[Start of section]
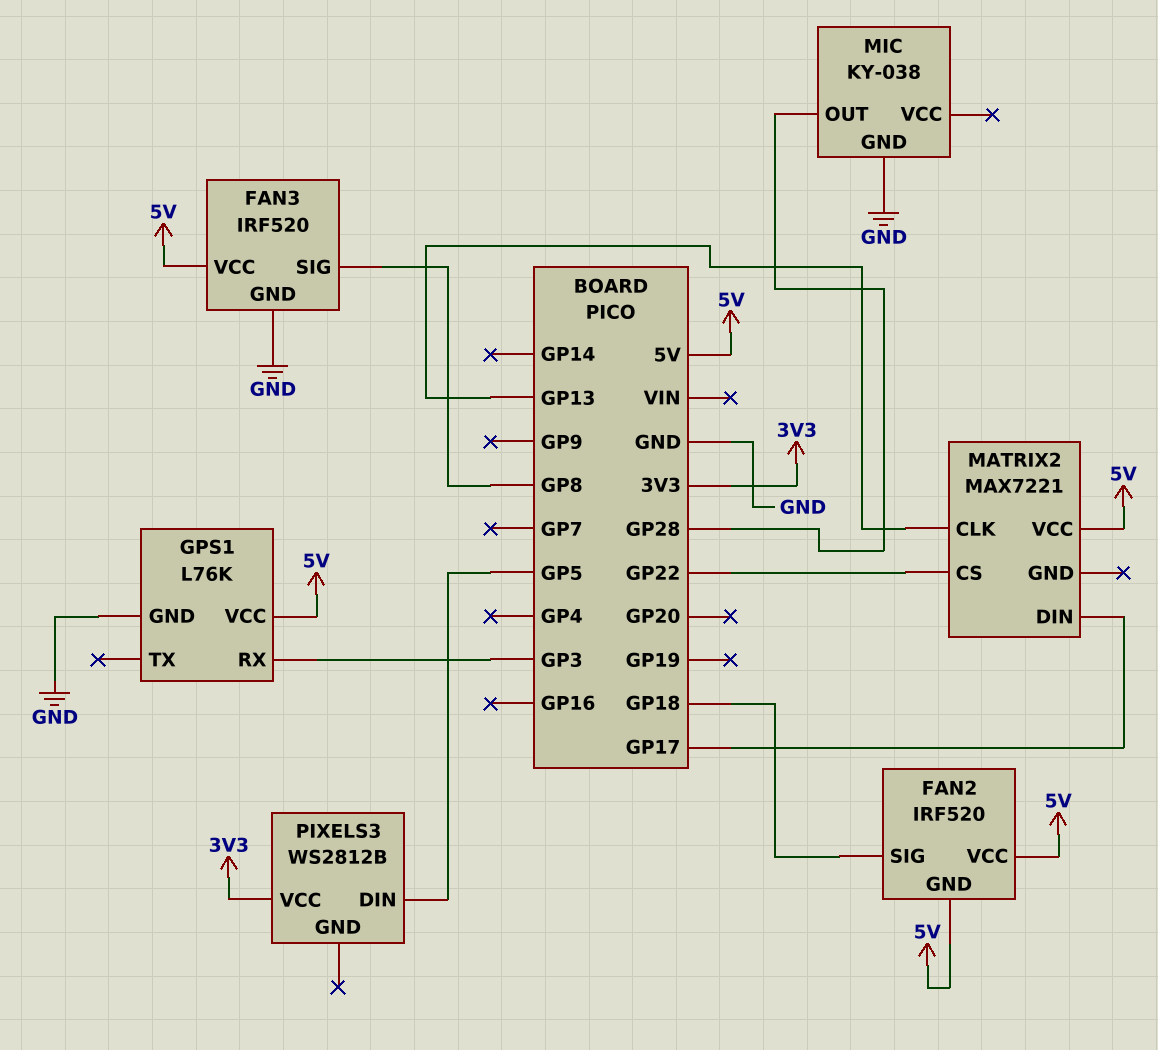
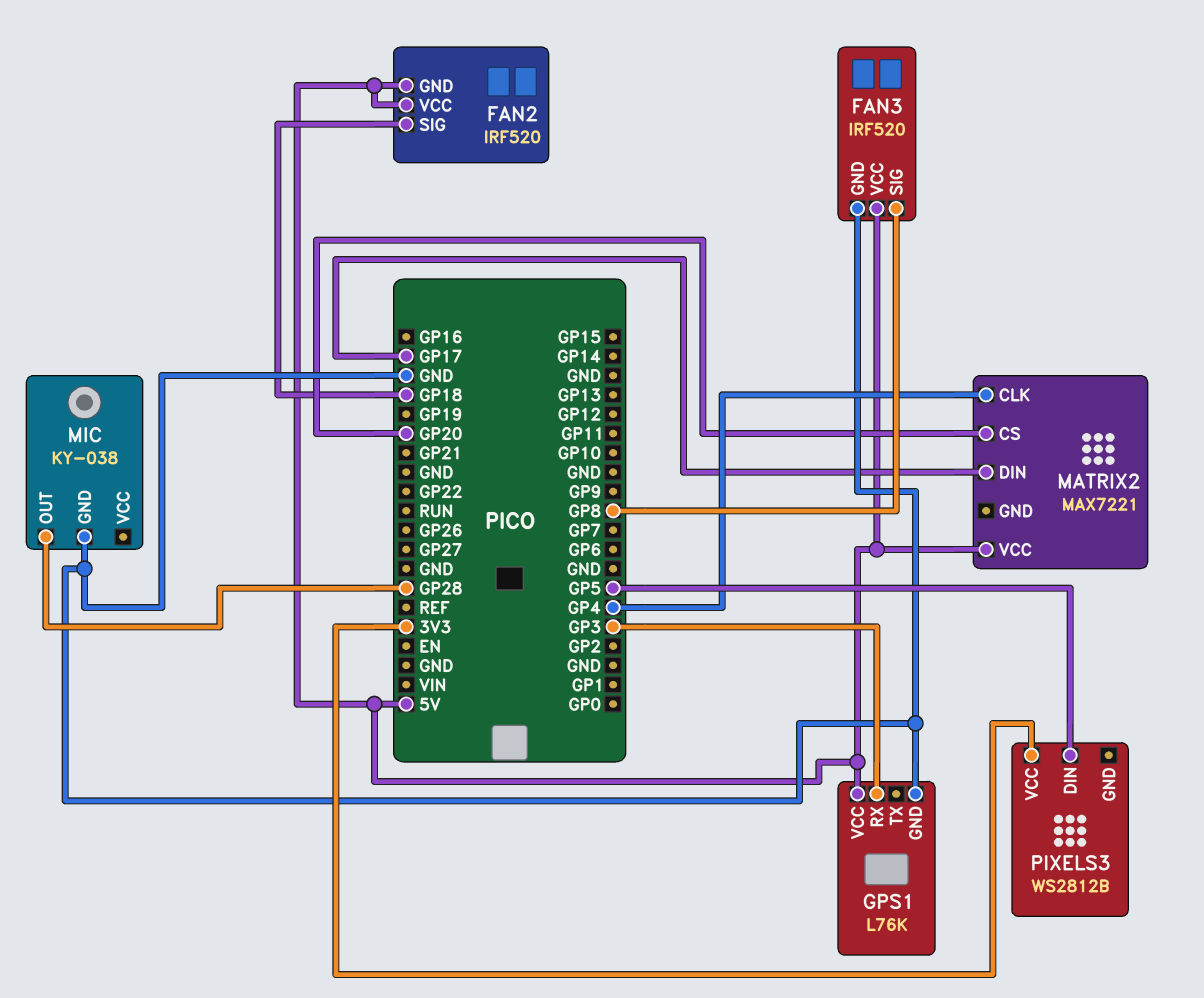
MATRIX2 pin CLK: GP13 -> GP4
MATRIX2 pin CS: GP22 -> GP20

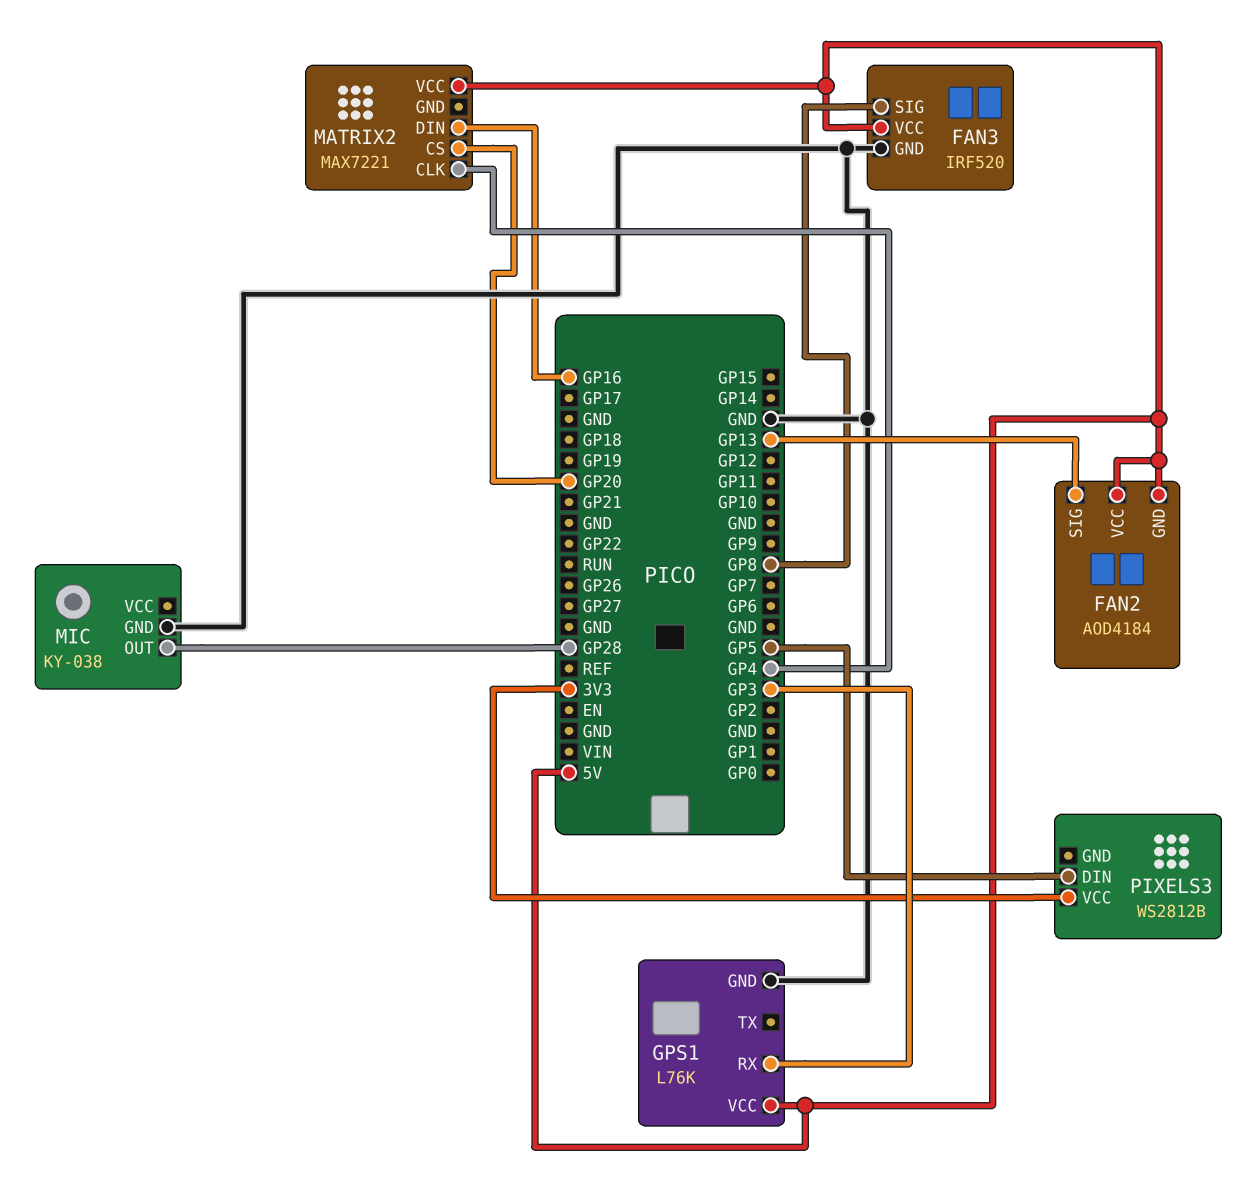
FAN2: IRF520 -> AOD4184
FAN2 pin SIG: GP18 -> GP13
MATRIX2 pin DIN: GP17 -> GP16

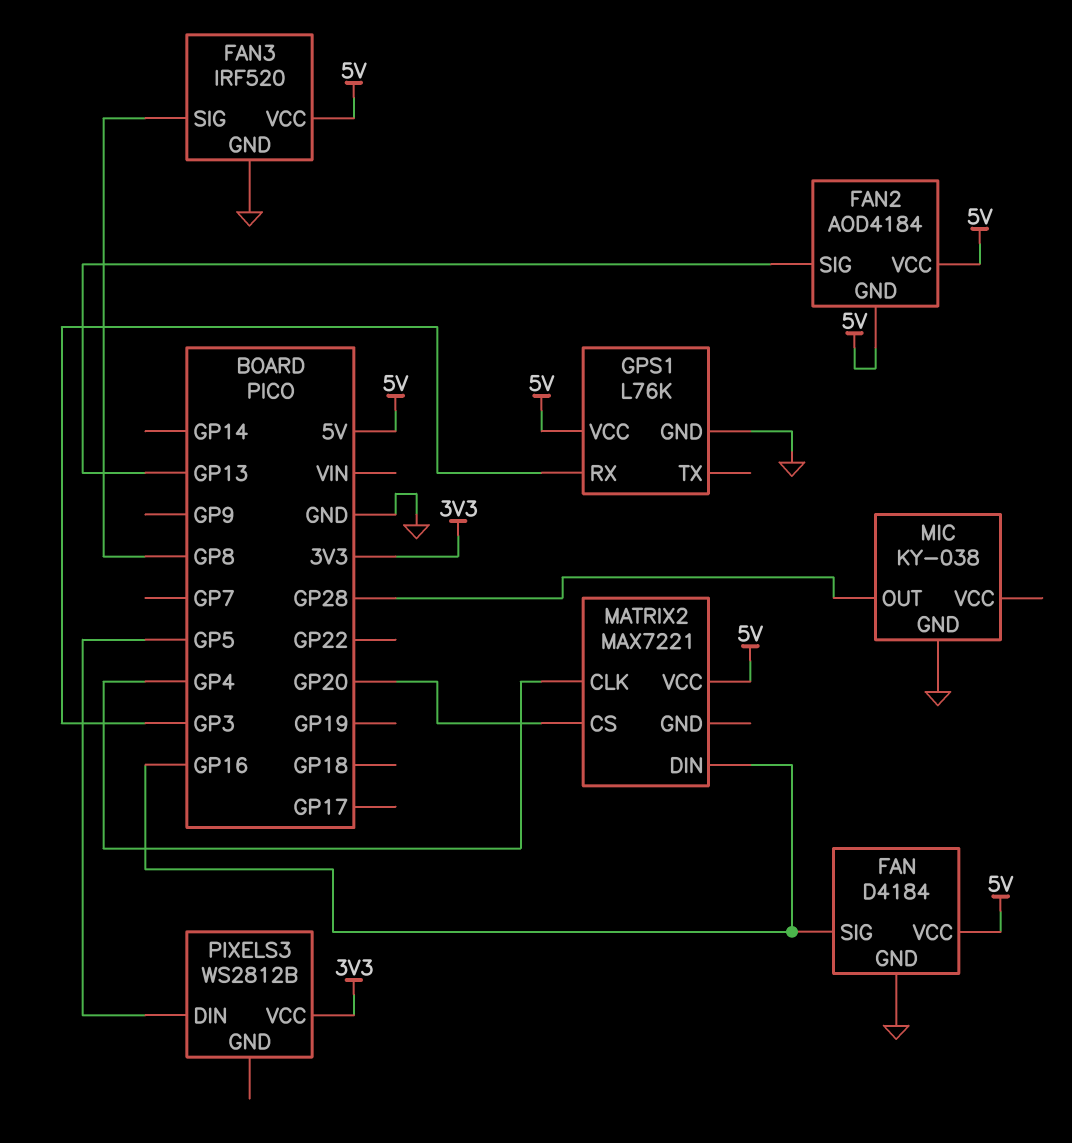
FAN: none -> D4184
FAN pin GND: none -> GND
FAN pin SIG: none -> GP16
FAN pin VCC: none -> 5V

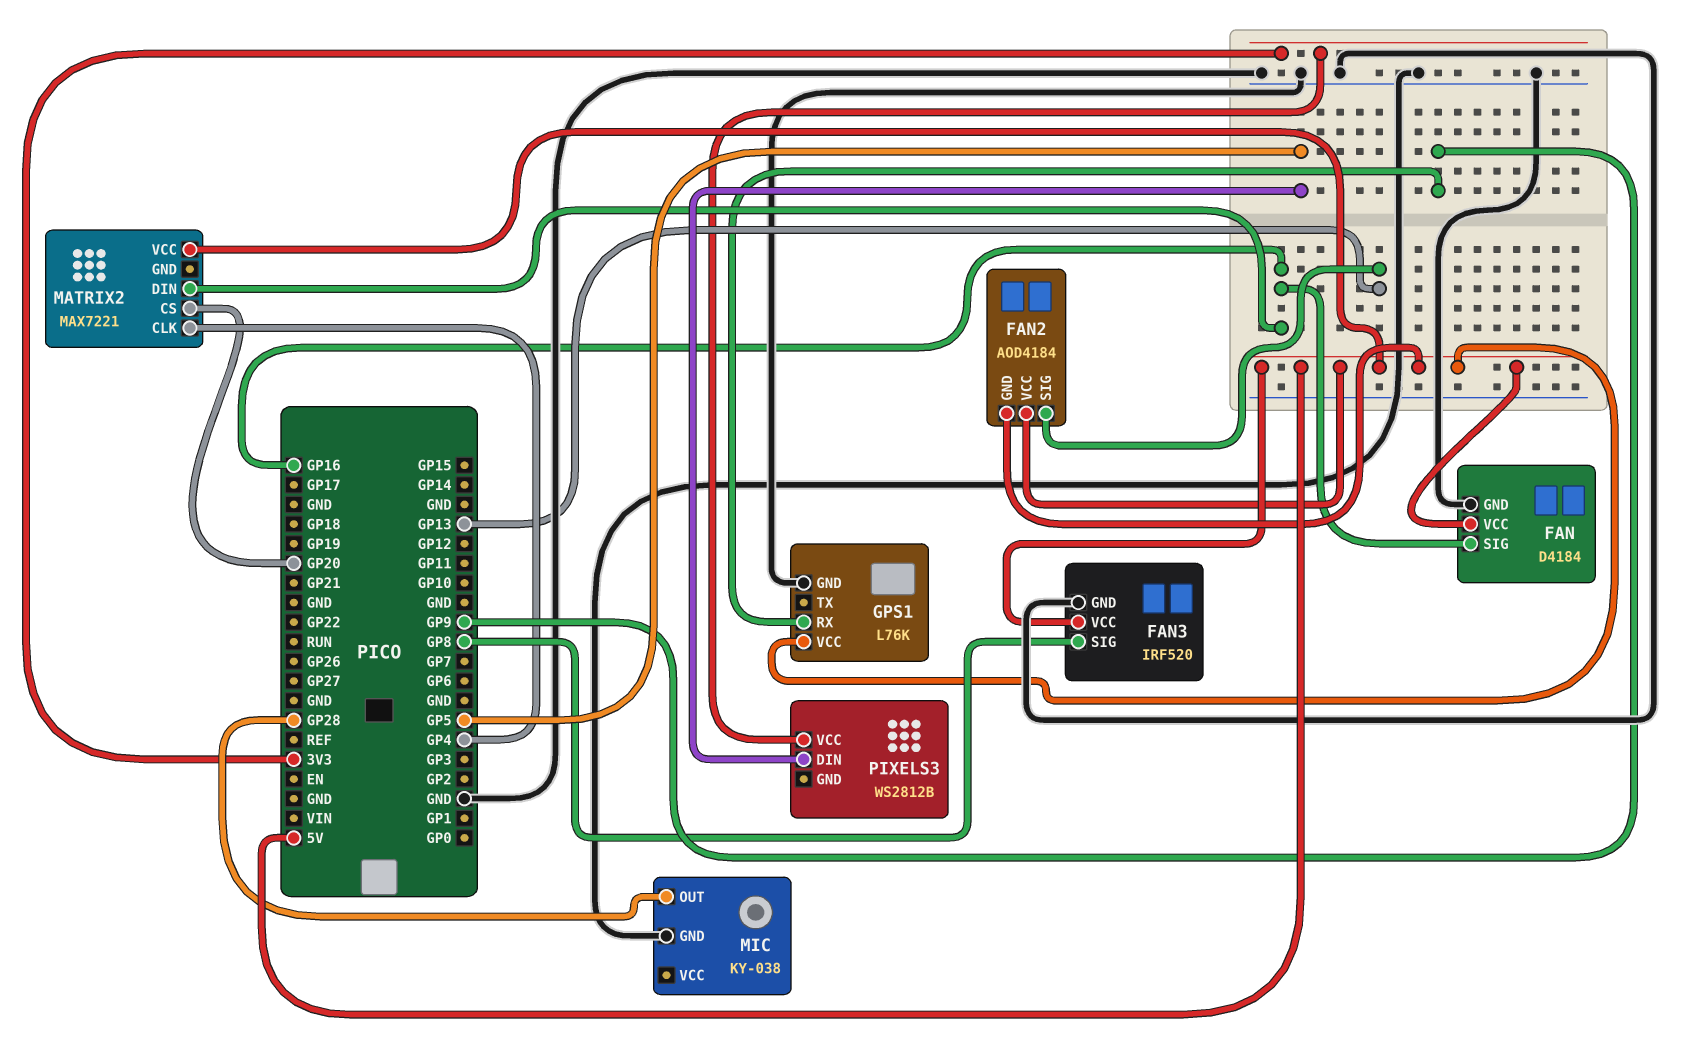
GPS1 pin RX: GP3 -> GP9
[End of section]
§ **About this exercise**
If an entry holds a picture, leave the picture out and repeat the rest exactly.

§ **Answer to this exercise**
MATRIX2 pin CLK: GP13 -> GP4
MATRIX2 pin CS: GP22 -> GP20

FAN2: IRF520 -> AOD4184
FAN2 pin SIG: GP18 -> GP13
MATRIX2 pin DIN: GP17 -> GP16

FAN: none -> D4184
FAN pin GND: none -> GND
FAN pin SIG: none -> GP16
FAN pin VCC: none -> 5V

GPS1 pin RX: GP3 -> GP9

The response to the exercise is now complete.